[[ Data to examine open ]]
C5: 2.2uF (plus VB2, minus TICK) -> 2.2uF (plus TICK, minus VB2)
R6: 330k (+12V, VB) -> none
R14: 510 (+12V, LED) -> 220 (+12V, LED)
[[ Data to examine closed ]]
[[ Data to examine open ]]
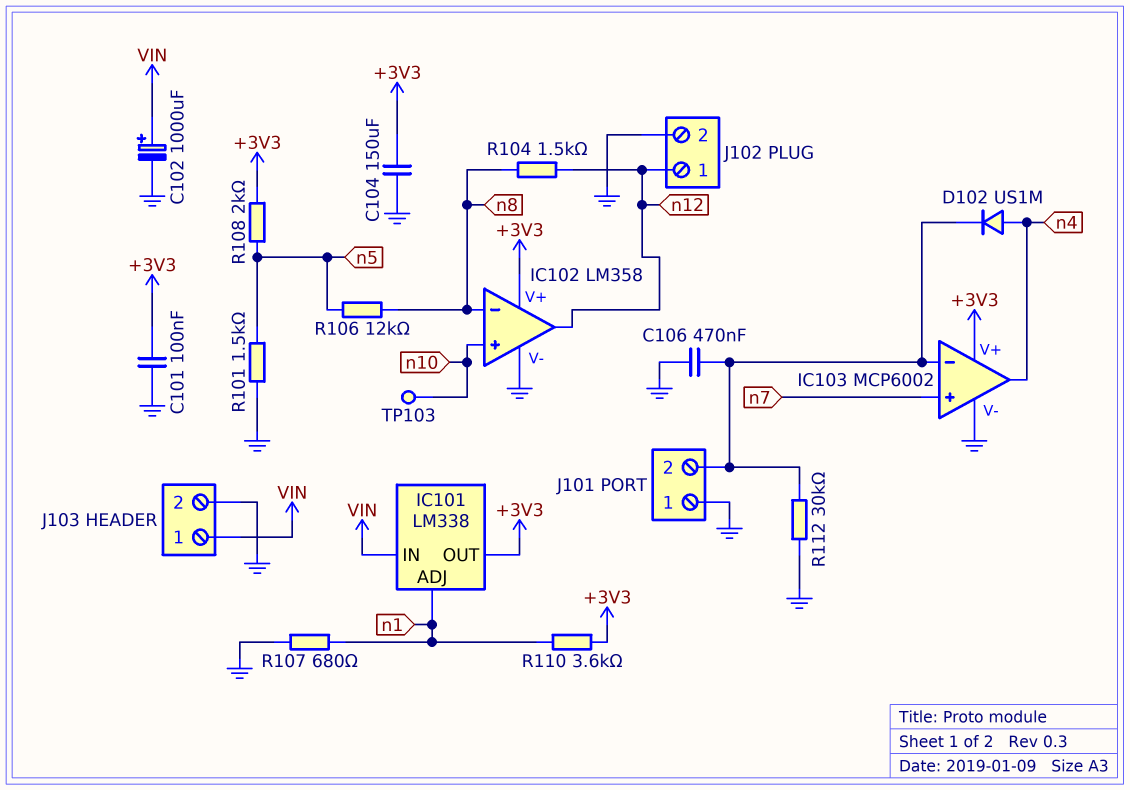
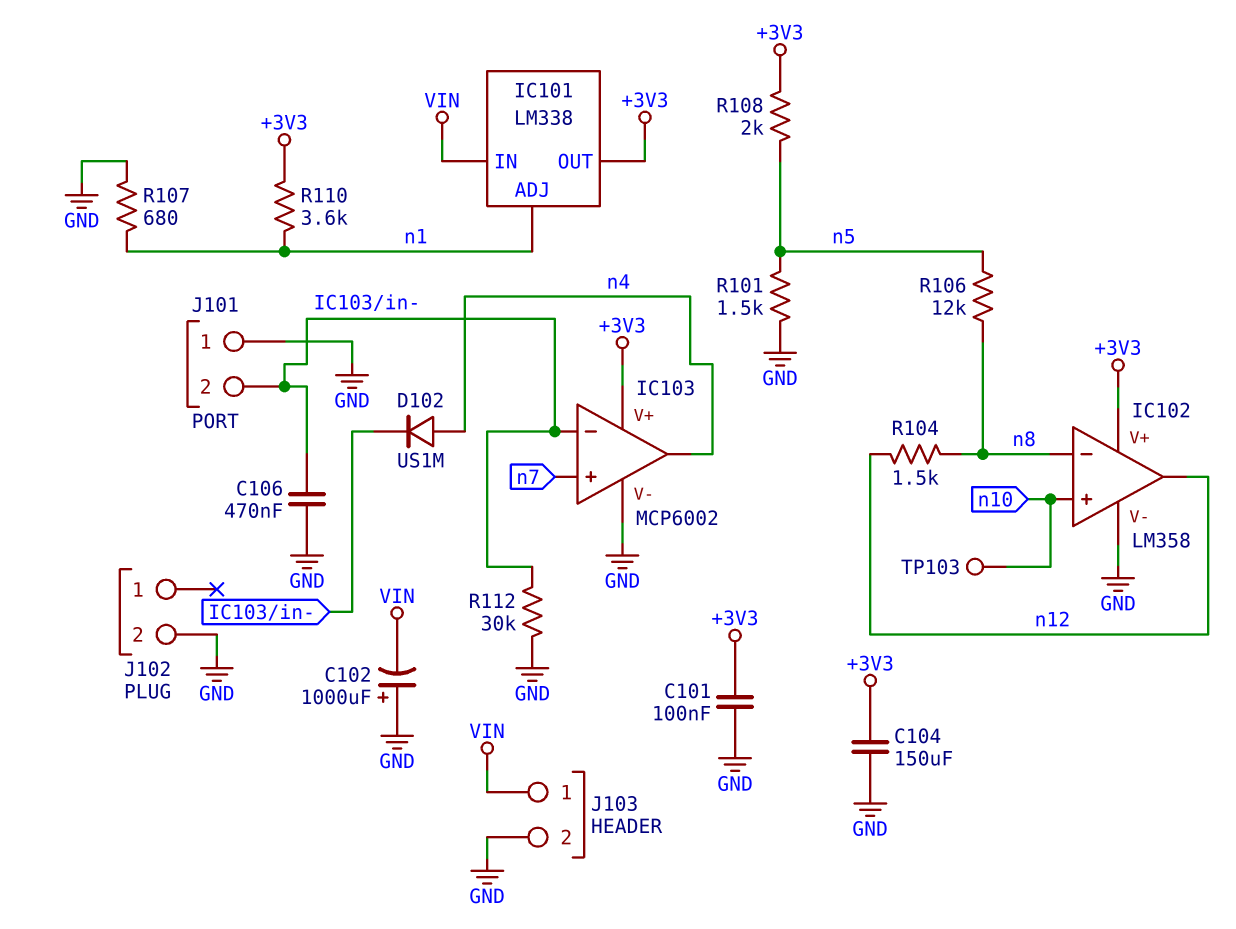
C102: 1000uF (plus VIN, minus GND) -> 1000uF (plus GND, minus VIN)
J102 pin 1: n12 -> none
[[ Data to examine closed ]]
[[ Data to examine open ]]
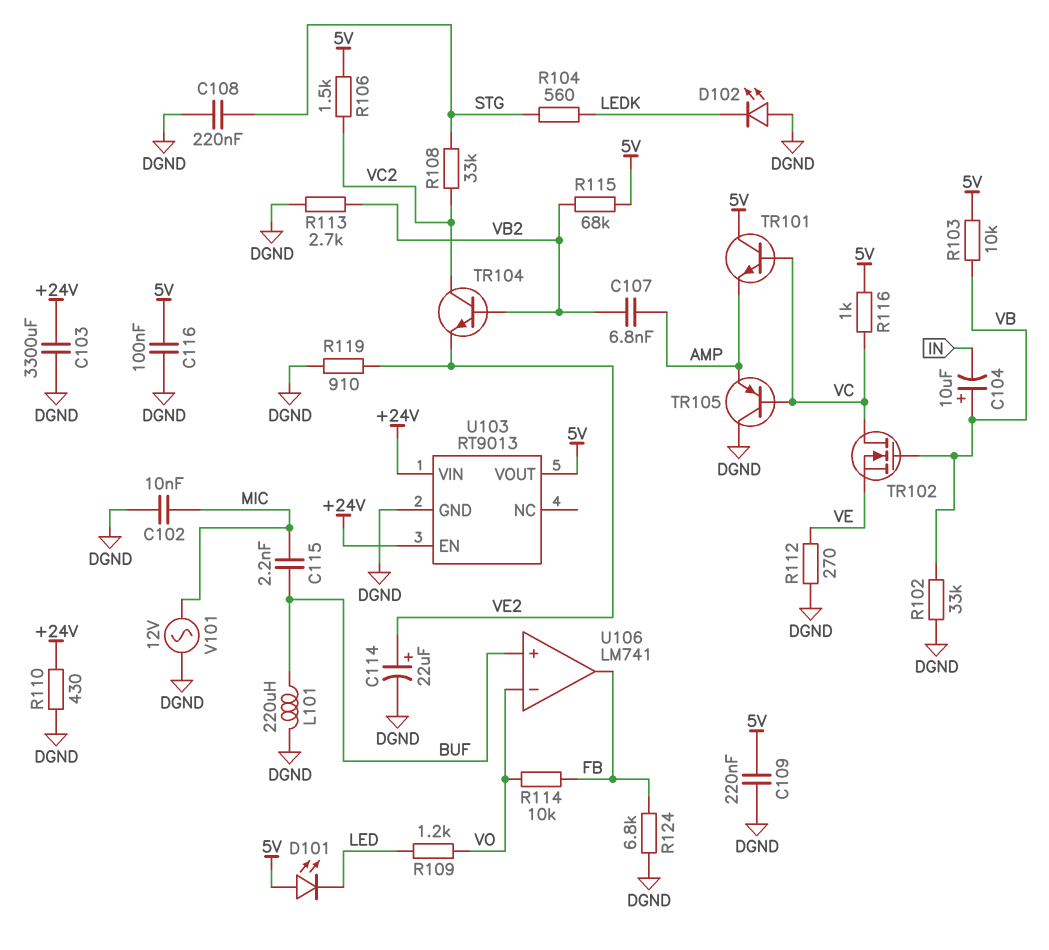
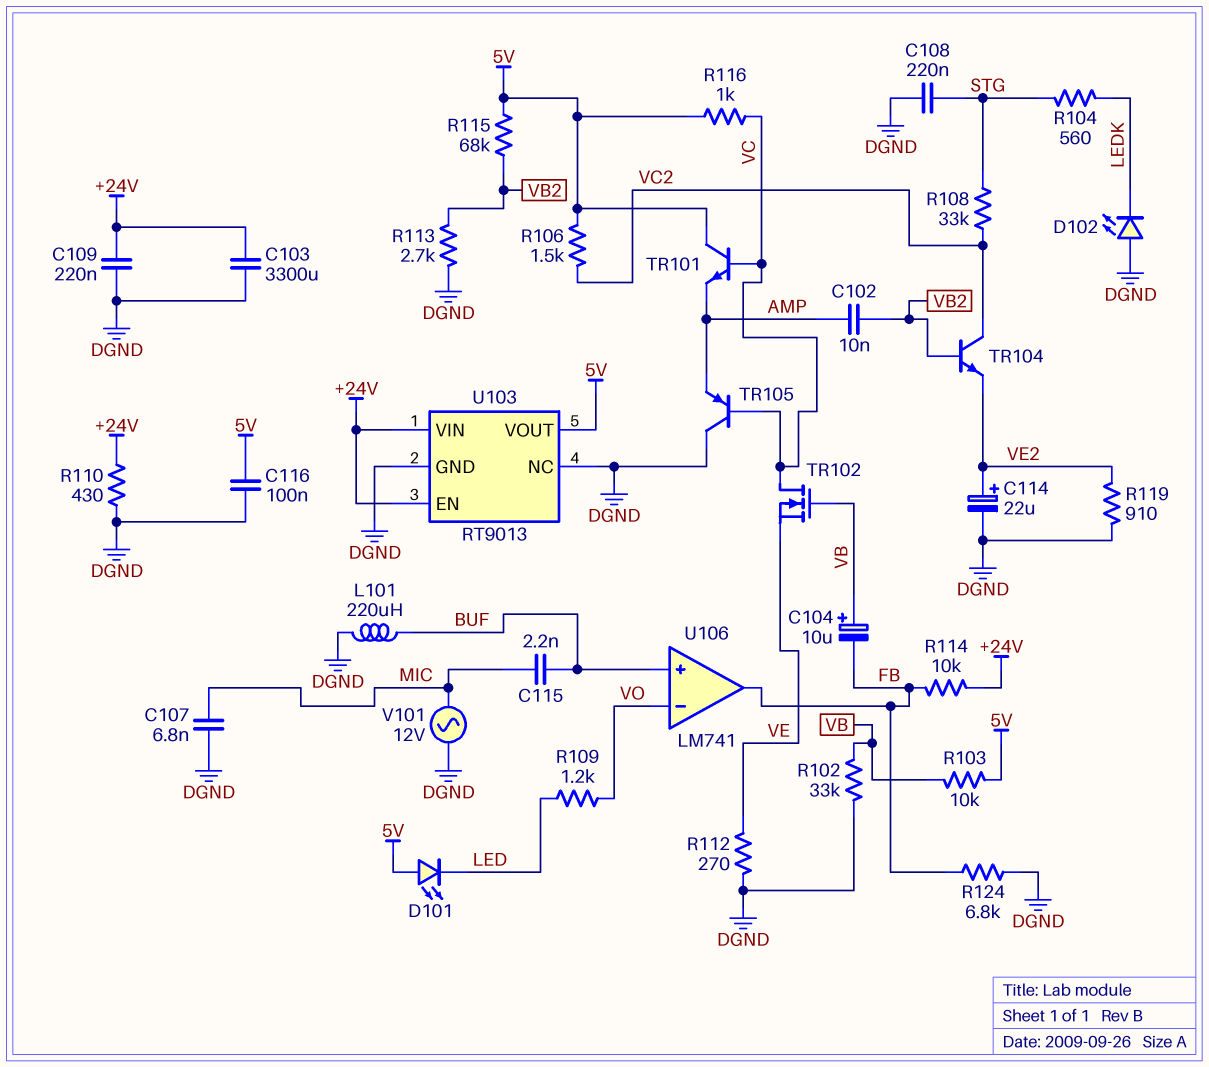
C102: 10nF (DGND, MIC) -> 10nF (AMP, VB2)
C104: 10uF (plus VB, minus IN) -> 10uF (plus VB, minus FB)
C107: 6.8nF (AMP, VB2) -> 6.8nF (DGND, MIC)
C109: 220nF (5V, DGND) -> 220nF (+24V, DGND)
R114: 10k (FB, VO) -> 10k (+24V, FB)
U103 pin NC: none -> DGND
[[ Data to examine closed ]]
### Exercise directions:
Scan the listing for the string "none" and copy every line that carries it.

### Result for this exercise:
R6: 330k (+12V, VB) -> none
J102 pin 1: n12 -> none
U103 pin NC: none -> DGND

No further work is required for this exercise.